Stored data →
^^^^^^^^^^^^^^^^

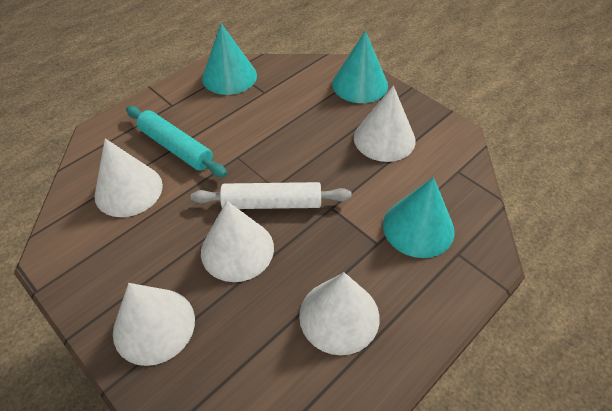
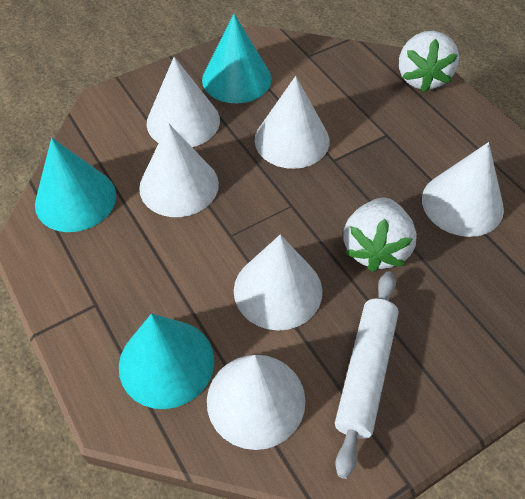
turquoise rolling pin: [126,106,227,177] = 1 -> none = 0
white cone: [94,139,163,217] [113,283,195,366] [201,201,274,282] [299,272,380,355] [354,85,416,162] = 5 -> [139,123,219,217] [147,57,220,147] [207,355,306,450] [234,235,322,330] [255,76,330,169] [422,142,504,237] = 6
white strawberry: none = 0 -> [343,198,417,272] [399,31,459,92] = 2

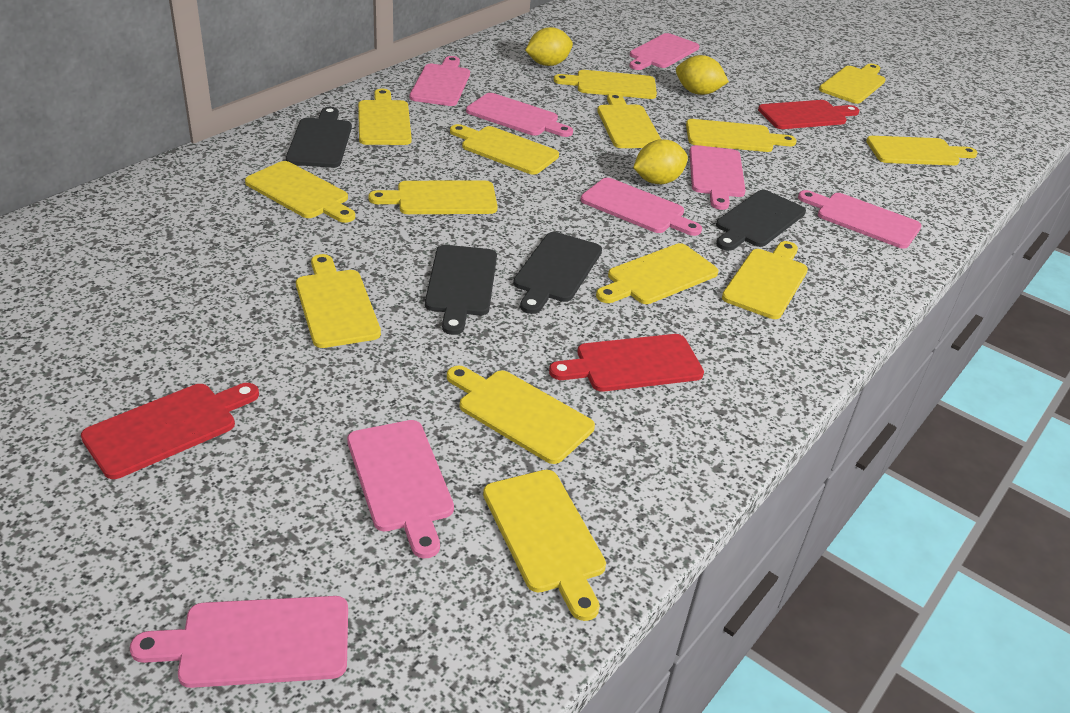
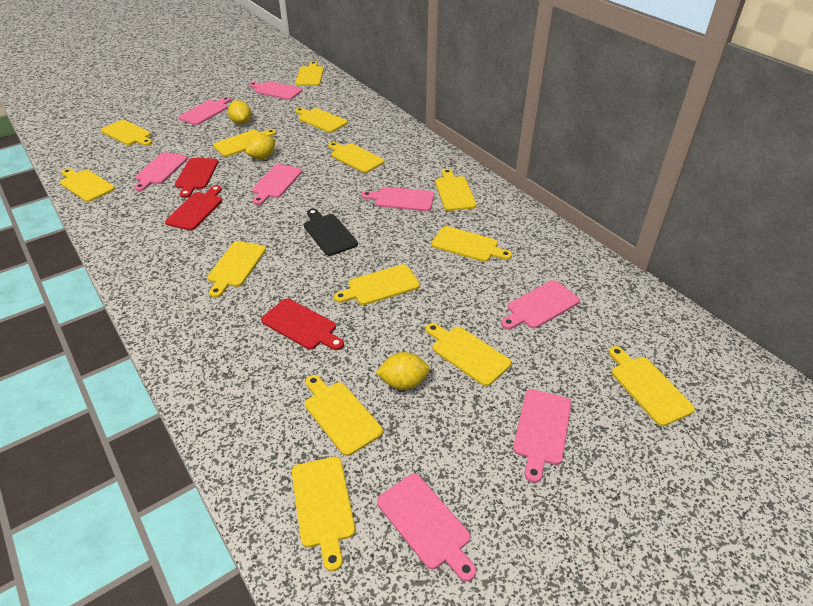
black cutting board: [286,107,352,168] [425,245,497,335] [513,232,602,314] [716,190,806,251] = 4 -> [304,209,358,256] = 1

^^^^^^^^^^^^^^^^

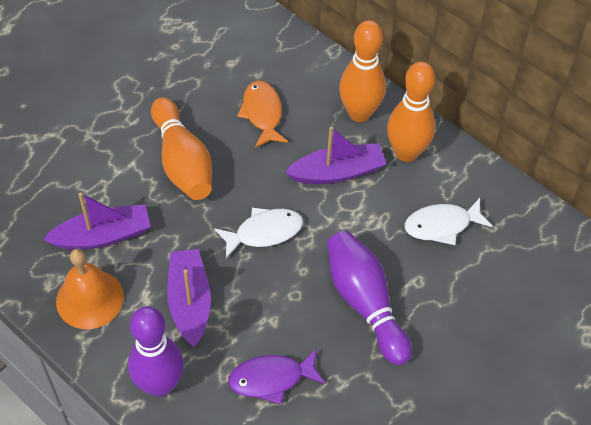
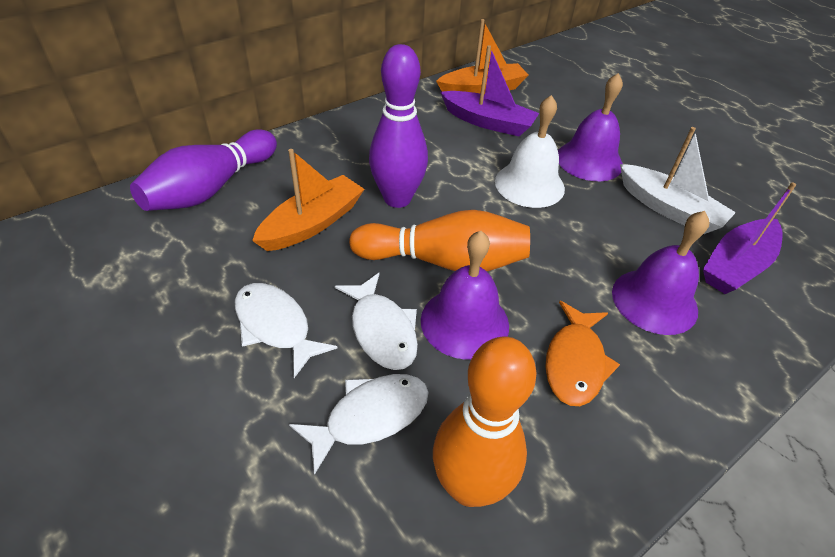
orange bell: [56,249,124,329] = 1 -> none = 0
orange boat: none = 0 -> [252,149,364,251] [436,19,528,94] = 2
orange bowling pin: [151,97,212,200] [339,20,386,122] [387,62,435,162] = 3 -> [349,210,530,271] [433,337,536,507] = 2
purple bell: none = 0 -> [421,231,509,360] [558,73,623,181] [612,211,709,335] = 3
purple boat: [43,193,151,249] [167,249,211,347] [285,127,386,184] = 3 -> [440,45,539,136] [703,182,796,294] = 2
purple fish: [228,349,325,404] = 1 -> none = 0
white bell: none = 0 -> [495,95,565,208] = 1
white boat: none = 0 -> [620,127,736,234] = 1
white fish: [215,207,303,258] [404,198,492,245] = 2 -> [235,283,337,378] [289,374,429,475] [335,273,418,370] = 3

^^^^^^^^^^^^^^^^

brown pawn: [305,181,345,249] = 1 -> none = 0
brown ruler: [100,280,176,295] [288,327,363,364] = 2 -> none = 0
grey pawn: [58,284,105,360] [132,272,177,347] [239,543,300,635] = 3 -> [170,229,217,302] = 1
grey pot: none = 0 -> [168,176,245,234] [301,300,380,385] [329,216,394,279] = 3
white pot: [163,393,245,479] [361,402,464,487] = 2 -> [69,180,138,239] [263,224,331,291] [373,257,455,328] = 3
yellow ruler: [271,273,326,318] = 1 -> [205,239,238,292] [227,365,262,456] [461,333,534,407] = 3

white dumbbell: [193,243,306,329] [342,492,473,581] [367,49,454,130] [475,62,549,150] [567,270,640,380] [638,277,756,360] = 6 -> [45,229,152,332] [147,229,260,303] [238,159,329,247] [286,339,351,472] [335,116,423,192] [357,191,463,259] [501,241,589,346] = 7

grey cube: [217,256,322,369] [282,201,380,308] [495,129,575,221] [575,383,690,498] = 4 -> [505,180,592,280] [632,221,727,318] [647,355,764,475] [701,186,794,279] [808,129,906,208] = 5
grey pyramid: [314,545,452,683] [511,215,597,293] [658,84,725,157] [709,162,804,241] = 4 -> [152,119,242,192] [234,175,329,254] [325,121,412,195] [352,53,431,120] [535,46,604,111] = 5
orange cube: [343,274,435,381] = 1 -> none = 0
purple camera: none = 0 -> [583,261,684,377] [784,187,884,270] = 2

^^^^^^^^^^^^^^^^

What you are asked to do →
Could you set down, word for word, only the lines above from the line with "turquoise rolling pin: [126,106,227,177]" to the line with "white strawberry: none", including both?

Exercise output →
turquoise rolling pin: [126,106,227,177] = 1 -> none = 0
white cone: [94,139,163,217] [113,283,195,366] [201,201,274,282] [299,272,380,355] [354,85,416,162] = 5 -> [139,123,219,217] [147,57,220,147] [207,355,306,450] [234,235,322,330] [255,76,330,169] [422,142,504,237] = 6
white strawberry: none = 0 -> [343,198,417,272] [399,31,459,92] = 2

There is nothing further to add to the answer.